* WHAT IS EXPECTED *
Show every line of the data that includes the word "none".

** Opening TASK INPUTS block **

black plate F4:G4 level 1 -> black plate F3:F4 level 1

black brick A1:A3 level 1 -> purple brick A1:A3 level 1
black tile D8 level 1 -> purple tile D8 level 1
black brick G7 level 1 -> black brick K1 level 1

** Closing TASK INPUTS block **
** Opening TASK INPUTS block **

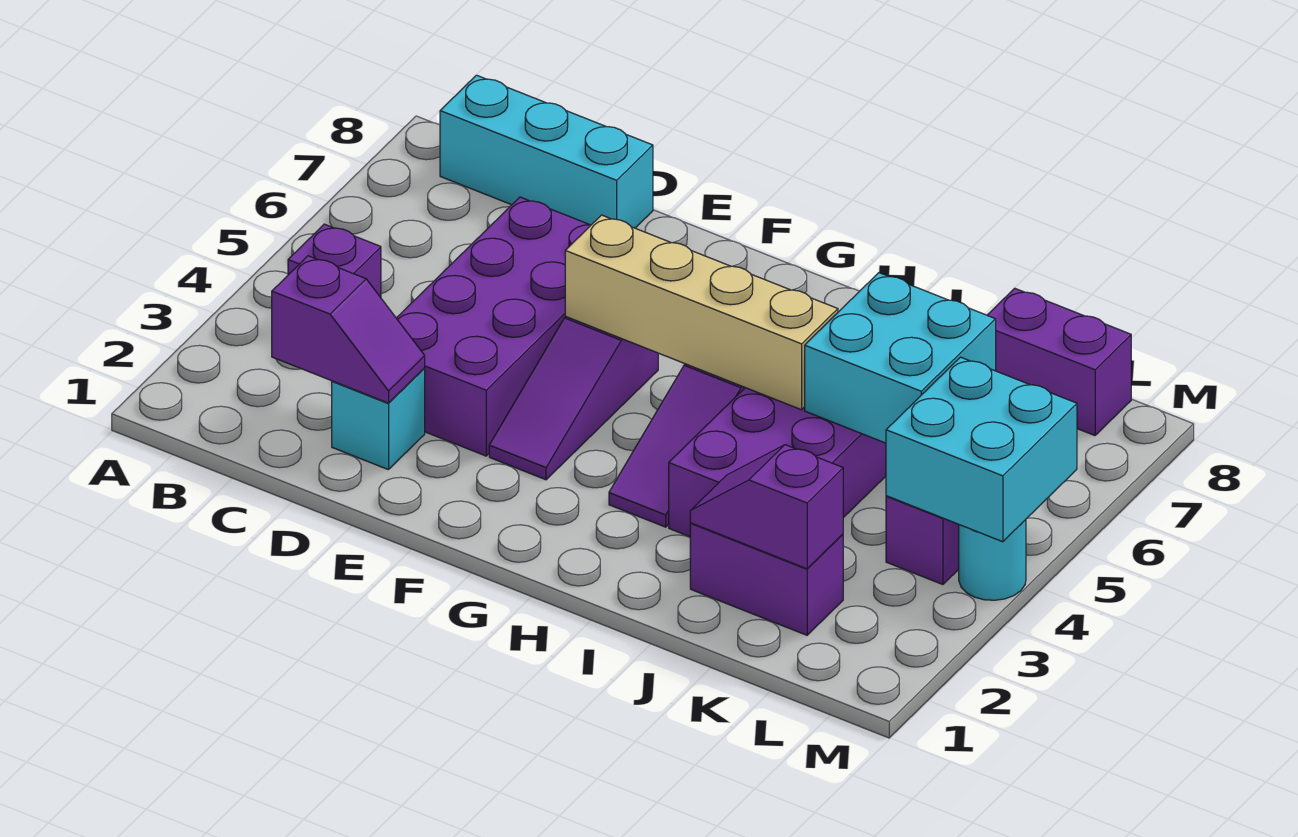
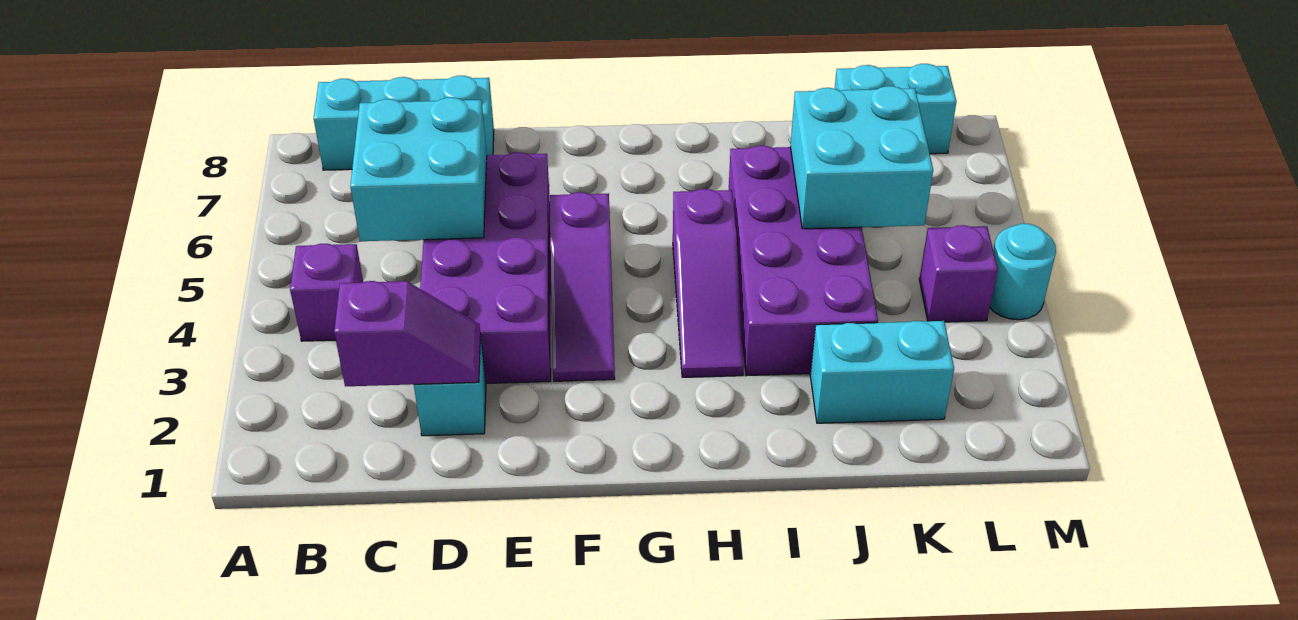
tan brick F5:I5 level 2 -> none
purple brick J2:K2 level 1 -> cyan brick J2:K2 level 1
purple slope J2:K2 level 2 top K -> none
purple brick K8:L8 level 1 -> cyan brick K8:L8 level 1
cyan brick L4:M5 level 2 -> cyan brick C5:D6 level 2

** Closing TASK INPUTS block **

* OUTPUT *
tan brick F5:I5 level 2 -> none
purple slope J2:K2 level 2 top K -> none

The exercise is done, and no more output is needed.